-- Opening Marker --

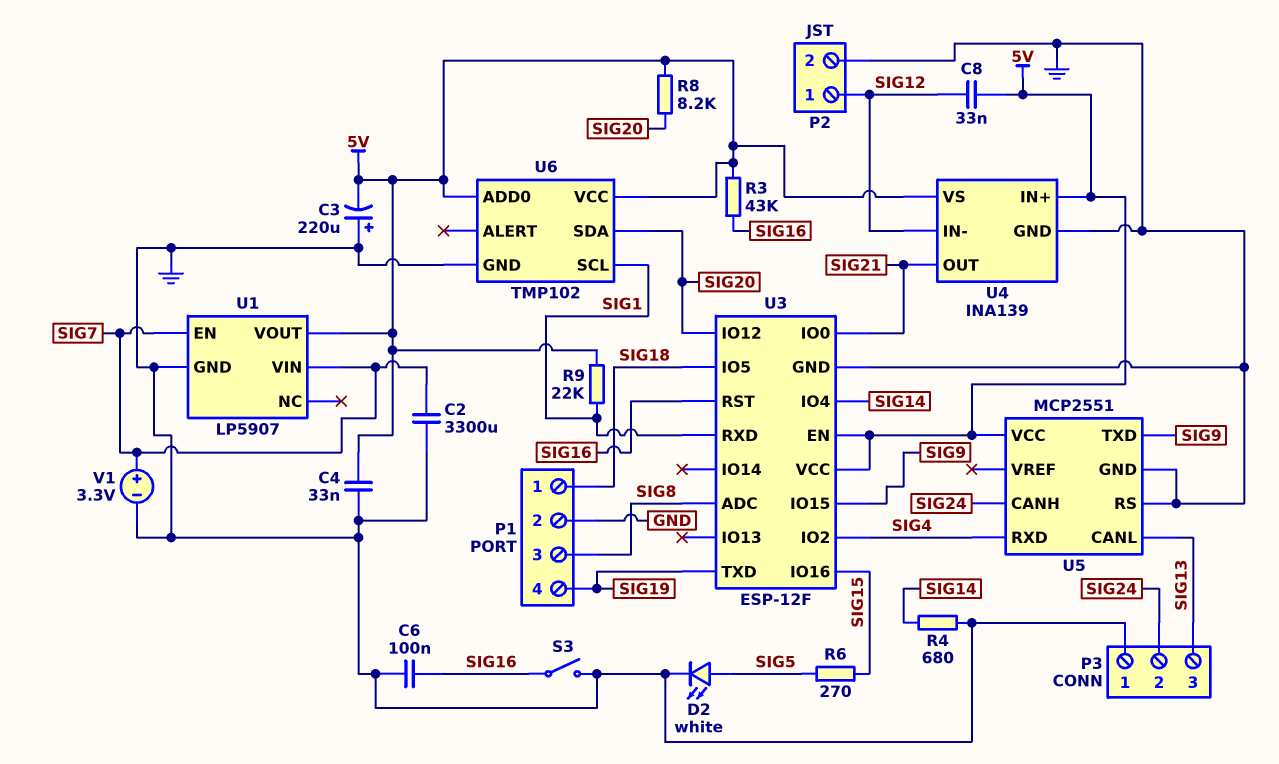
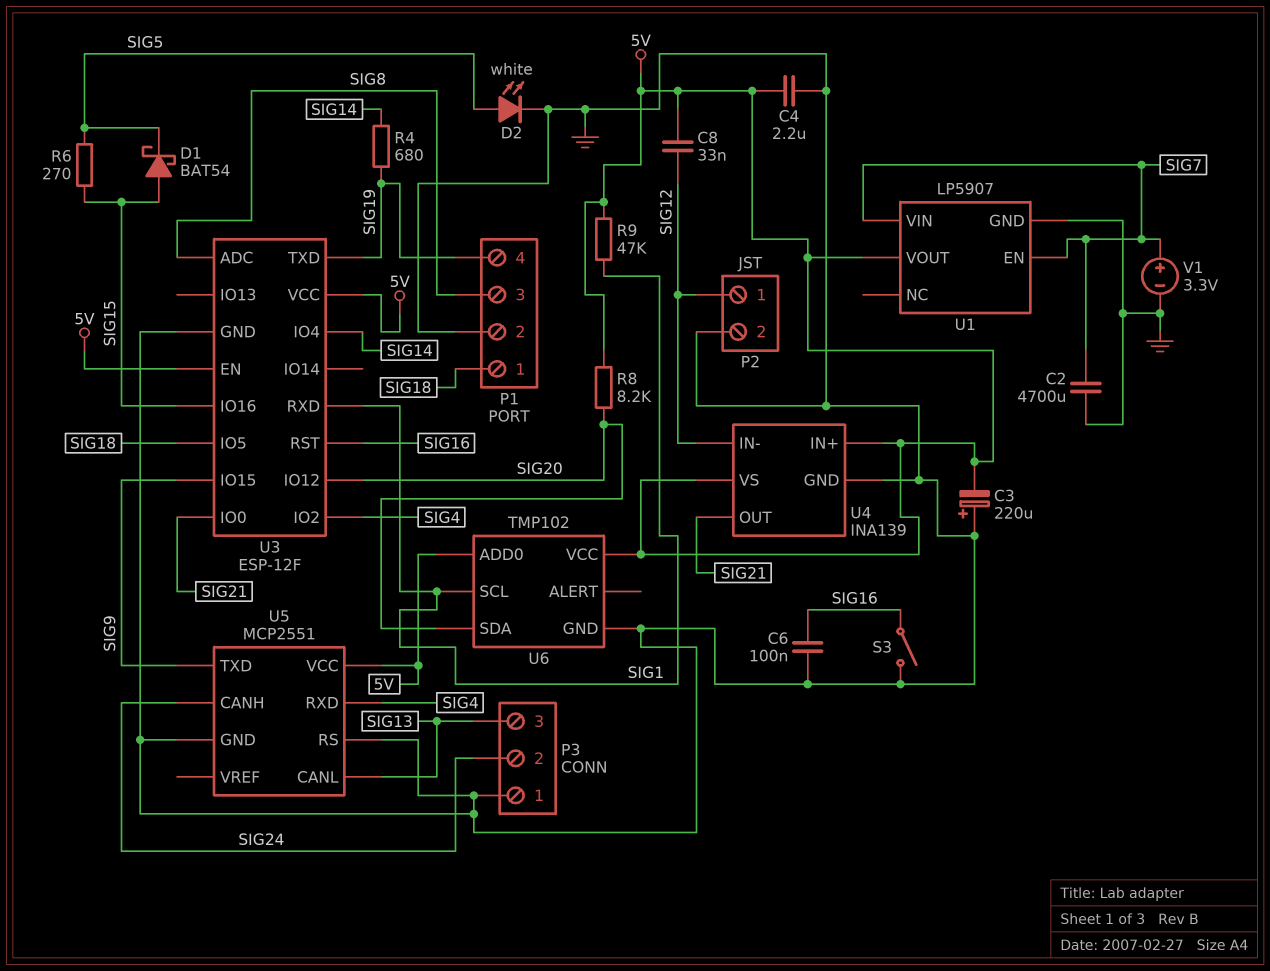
C2: 3300uF (GND, SIG7) -> 4700uF (GND, SIG7)
C4: 33nF (5V, GND) -> 2.2uF (5V, GND)
D1: none -> schottky BAT54 (A SIG15, K SIG5)
R3: 43k (5V, SIG16) -> none
R4: 680 (GND, SIG14) -> 680 (SIG14, SIG19)
R9: 22k (5V, SIG1) -> 47k (5V, SIG1)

-- Closing Marker --

◆ **Your goal**
Each line, from the one that holds "C4: 33nF (5V, GND) -> 2.2uF (5V, GND)" through the last line of the entries, must be repeated exactly. Leave out everything else.

◆ **Task output**
C4: 33nF (5V, GND) -> 2.2uF (5V, GND)
D1: none -> schottky BAT54 (A SIG15, K SIG5)
R3: 43k (5V, SIG16) -> none
R4: 680 (GND, SIG14) -> 680 (SIG14, SIG19)
R9: 22k (5V, SIG1) -> 47k (5V, SIG1)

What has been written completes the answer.